What the exercise asks: Scan the records for "minus" and copy each line that contains it.

(Extracted records)
-- Opening Marker --
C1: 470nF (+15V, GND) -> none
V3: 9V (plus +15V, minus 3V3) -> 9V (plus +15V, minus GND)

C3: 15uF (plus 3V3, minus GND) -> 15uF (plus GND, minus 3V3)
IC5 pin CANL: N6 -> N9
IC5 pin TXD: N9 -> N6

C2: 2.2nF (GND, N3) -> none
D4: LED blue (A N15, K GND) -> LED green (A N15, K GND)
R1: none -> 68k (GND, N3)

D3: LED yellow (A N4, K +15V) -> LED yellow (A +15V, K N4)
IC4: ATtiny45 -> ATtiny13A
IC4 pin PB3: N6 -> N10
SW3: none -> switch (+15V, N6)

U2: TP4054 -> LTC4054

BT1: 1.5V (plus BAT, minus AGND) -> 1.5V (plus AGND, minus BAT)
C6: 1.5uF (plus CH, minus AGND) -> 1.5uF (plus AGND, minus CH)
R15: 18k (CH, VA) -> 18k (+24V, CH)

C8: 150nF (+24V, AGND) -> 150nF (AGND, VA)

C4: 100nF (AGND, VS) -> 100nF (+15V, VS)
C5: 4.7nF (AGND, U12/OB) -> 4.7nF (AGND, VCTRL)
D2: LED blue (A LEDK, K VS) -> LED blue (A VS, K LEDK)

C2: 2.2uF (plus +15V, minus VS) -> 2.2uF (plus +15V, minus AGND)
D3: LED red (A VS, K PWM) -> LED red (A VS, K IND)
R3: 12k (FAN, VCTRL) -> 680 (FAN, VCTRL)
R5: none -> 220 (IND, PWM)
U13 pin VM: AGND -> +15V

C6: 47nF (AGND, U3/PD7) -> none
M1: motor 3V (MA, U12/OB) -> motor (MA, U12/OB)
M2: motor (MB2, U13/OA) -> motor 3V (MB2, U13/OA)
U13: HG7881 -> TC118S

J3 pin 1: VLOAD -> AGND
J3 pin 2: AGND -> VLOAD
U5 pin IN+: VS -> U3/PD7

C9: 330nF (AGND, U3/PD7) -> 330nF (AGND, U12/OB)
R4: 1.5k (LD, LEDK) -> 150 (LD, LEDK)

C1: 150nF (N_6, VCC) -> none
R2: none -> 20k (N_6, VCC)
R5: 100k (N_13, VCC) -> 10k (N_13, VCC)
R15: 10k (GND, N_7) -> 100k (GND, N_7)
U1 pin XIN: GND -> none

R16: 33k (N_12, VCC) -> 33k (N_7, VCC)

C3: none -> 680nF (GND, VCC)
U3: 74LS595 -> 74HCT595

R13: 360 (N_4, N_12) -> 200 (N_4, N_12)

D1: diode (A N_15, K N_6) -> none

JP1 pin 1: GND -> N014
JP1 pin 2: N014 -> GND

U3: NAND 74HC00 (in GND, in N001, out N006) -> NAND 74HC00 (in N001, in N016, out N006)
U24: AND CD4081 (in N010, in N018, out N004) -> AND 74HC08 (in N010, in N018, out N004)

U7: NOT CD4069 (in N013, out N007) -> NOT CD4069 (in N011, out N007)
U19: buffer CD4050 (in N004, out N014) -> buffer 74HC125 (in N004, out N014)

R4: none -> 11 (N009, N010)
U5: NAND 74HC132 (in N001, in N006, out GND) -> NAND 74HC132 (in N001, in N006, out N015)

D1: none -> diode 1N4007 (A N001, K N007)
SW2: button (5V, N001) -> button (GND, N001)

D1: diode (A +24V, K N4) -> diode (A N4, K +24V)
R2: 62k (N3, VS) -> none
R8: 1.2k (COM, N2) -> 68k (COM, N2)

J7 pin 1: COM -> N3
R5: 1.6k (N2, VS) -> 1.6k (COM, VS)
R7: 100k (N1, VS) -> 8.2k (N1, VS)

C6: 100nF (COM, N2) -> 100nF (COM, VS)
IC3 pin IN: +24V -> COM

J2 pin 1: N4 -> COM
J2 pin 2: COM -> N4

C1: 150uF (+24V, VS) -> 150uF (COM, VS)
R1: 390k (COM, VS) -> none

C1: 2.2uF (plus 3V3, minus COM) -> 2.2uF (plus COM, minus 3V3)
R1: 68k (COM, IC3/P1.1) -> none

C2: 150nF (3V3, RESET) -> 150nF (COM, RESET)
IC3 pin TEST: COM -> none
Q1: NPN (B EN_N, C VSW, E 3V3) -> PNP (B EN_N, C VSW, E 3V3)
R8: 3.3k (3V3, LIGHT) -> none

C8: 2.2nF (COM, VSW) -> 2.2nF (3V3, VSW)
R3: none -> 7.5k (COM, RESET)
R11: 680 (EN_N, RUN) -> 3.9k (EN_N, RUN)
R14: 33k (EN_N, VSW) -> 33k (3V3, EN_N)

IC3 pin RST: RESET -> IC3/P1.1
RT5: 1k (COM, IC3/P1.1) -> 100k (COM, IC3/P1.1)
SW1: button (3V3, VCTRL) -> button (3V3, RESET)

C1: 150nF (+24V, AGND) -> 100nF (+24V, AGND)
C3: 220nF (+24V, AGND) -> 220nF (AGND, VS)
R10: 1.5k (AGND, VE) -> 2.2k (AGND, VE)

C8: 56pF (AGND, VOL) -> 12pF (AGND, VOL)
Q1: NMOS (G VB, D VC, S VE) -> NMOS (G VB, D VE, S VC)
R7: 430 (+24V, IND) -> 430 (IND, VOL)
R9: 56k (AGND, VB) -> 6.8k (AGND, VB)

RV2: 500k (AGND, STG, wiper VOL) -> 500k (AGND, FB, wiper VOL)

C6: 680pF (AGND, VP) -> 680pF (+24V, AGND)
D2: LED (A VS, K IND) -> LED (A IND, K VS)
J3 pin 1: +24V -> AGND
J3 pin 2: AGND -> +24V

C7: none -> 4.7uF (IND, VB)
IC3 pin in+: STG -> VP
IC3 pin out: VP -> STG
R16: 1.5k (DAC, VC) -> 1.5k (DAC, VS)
-- Closing Marker --
Final answer:
V3: 9V (plus +15V, minus 3V3) -> 9V (plus +15V, minus GND)
C3: 15uF (plus 3V3, minus GND) -> 15uF (plus GND, minus 3V3)
BT1: 1.5V (plus BAT, minus AGND) -> 1.5V (plus AGND, minus BAT)
C6: 1.5uF (plus CH, minus AGND) -> 1.5uF (plus AGND, minus CH)
C2: 2.2uF (plus +15V, minus VS) -> 2.2uF (plus +15V, minus AGND)
C1: 2.2uF (plus 3V3, minus COM) -> 2.2uF (plus COM, minus 3V3)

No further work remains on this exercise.